What to do - Print every record below exactly as it stands, but leave out the pictures.

Before-and-after scene images
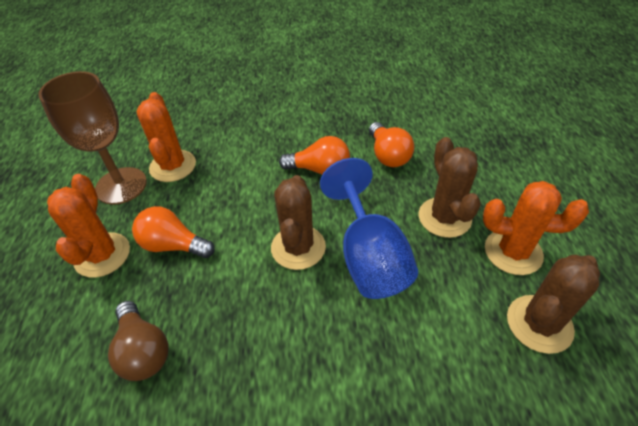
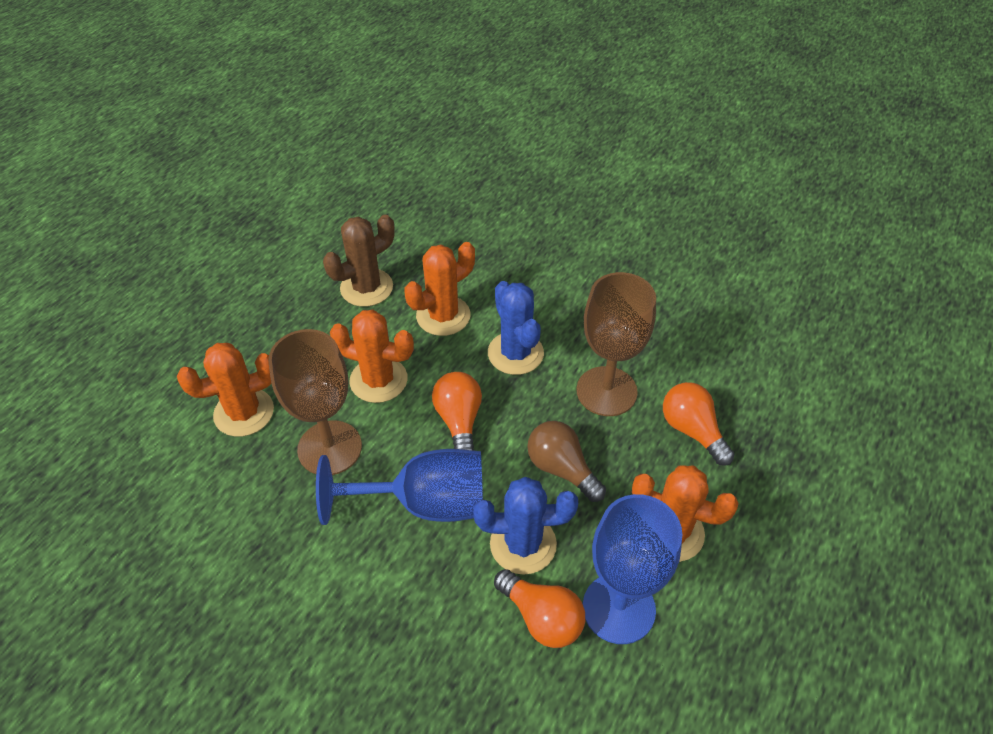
blue cactus: 0 -> 2
blue goblet: 1 -> 2
brown cactus: 3 -> 1
brown goblet: 1 -> 2
orange cactus: 3 -> 4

Written response -
blue cactus: 0 -> 2
blue goblet: 1 -> 2
brown cactus: 3 -> 1
brown goblet: 1 -> 2
orange cactus: 3 -> 4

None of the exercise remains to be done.